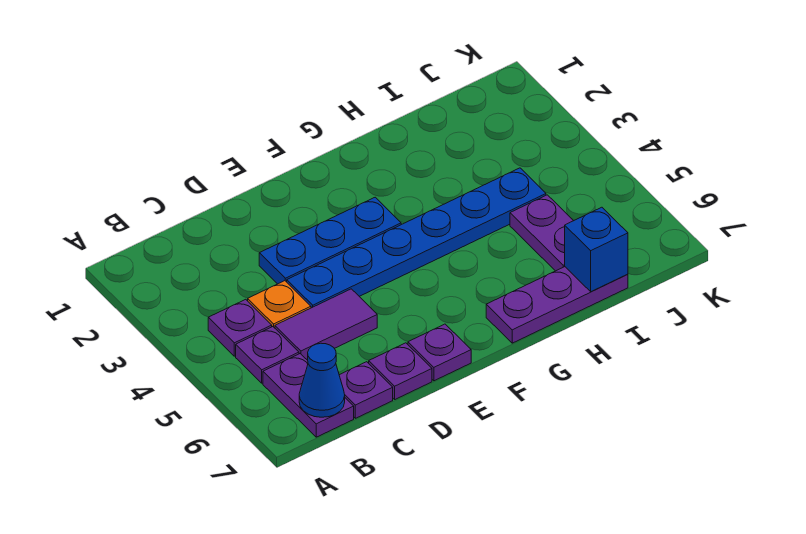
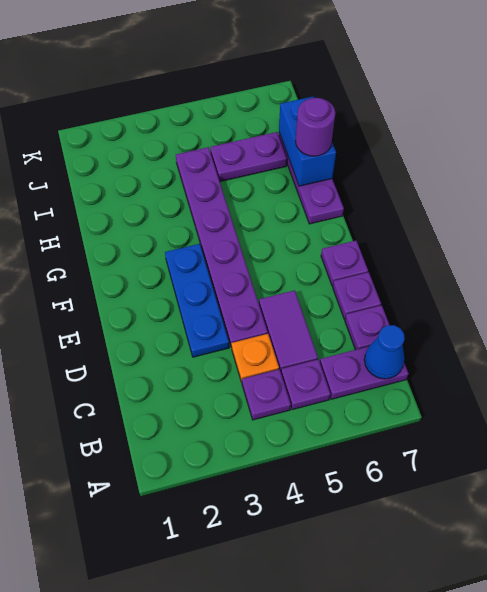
blue plate D4:I4 level 1 -> purple plate D4:I4 level 1
none -> purple round brick H7 level 3
blue brick I7 level 2 -> blue brick H7:I7 level 2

WORK TO COMPLETE
Whenever a line above includes the string "blue", copy it.

ANSWER SECTION
blue plate D4:I4 level 1 -> purple plate D4:I4 level 1
blue brick I7 level 2 -> blue brick H7:I7 level 2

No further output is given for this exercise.